→ **Extracted material**:
···

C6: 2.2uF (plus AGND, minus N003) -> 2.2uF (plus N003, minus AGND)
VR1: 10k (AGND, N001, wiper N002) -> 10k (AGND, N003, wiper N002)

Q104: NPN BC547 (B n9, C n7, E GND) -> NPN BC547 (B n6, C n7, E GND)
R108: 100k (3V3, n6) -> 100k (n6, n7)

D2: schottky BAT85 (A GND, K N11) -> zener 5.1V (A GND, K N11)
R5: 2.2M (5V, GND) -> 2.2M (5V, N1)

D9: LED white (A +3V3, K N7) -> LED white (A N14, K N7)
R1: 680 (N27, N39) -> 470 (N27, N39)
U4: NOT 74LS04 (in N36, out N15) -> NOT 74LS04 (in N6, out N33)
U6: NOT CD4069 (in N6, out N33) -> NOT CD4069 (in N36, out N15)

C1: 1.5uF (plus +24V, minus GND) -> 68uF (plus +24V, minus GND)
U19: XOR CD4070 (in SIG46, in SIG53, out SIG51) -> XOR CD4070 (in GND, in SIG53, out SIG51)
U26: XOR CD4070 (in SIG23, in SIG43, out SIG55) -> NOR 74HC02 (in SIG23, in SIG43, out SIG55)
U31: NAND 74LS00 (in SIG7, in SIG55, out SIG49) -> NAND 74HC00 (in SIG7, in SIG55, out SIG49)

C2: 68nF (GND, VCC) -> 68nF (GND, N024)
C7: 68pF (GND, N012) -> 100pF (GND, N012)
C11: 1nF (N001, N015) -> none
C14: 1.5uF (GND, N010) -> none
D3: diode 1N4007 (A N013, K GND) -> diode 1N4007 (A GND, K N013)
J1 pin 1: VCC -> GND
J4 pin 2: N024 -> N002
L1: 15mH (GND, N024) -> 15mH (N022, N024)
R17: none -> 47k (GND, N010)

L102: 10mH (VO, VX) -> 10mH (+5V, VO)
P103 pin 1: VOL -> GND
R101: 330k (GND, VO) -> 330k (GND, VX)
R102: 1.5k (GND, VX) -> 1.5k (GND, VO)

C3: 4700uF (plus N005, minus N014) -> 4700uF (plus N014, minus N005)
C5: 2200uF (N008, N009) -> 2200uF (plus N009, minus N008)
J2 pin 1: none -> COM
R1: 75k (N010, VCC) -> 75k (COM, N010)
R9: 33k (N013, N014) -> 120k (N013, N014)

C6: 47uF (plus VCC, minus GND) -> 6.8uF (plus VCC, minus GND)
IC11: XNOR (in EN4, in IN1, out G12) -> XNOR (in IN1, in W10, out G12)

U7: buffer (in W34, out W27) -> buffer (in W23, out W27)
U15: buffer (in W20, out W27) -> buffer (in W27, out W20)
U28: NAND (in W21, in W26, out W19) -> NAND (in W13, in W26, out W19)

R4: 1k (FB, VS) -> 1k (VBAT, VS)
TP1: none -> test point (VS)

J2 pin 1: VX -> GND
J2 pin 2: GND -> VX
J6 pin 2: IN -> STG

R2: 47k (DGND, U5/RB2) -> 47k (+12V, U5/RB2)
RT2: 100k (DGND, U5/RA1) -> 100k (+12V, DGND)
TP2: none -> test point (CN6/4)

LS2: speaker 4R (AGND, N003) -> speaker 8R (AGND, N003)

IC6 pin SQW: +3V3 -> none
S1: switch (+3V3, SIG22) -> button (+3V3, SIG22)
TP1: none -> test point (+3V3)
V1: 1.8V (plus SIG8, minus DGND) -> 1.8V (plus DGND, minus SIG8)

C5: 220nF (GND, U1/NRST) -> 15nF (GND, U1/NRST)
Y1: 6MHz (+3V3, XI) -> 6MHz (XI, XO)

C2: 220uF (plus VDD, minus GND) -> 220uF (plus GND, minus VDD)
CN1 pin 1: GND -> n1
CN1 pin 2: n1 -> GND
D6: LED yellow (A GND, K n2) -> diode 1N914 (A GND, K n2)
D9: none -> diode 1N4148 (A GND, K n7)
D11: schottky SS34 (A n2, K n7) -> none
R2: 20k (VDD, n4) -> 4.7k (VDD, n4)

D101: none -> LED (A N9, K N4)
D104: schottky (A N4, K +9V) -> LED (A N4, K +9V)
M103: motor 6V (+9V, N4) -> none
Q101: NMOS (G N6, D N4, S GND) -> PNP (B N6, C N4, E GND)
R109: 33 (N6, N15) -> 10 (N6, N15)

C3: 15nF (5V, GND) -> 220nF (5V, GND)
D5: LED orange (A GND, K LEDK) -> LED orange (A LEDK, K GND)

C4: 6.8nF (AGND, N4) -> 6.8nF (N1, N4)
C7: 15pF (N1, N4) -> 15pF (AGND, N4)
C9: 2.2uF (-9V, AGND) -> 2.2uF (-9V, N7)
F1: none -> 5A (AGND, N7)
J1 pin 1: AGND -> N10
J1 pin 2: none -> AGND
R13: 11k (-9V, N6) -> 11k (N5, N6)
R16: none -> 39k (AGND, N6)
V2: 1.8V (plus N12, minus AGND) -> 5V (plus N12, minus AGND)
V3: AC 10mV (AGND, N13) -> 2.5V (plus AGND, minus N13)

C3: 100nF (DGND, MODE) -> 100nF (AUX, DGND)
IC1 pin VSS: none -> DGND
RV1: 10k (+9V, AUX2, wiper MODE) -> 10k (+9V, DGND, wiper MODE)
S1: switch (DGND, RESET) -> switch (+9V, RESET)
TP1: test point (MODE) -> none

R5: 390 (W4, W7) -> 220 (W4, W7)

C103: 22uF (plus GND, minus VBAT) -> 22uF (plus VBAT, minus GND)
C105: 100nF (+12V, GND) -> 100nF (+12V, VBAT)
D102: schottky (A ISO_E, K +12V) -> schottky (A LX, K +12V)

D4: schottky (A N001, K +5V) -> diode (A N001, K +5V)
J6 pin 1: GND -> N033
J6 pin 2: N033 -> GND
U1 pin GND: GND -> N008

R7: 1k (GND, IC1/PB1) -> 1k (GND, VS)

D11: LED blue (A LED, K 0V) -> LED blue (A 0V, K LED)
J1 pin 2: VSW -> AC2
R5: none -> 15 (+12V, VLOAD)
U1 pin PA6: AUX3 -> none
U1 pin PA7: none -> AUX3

···

→ **Exercise requirements**: Lines from the top of the entries through the line with "U4: NOT 74LS04" are to be transcribed exactly, and nothing more.

→ **Written response**:
C6: 2.2uF (plus AGND, minus N003) -> 2.2uF (plus N003, minus AGND)
VR1: 10k (AGND, N001, wiper N002) -> 10k (AGND, N003, wiper N002)

Q104: NPN BC547 (B n9, C n7, E GND) -> NPN BC547 (B n6, C n7, E GND)
R108: 100k (3V3, n6) -> 100k (n6, n7)

D2: schottky BAT85 (A GND, K N11) -> zener 5.1V (A GND, K N11)
R5: 2.2M (5V, GND) -> 2.2M (5V, N1)

D9: LED white (A +3V3, K N7) -> LED white (A N14, K N7)
R1: 680 (N27, N39) -> 470 (N27, N39)
U4: NOT 74LS04 (in N36, out N15) -> NOT 74LS04 (in N6, out N33)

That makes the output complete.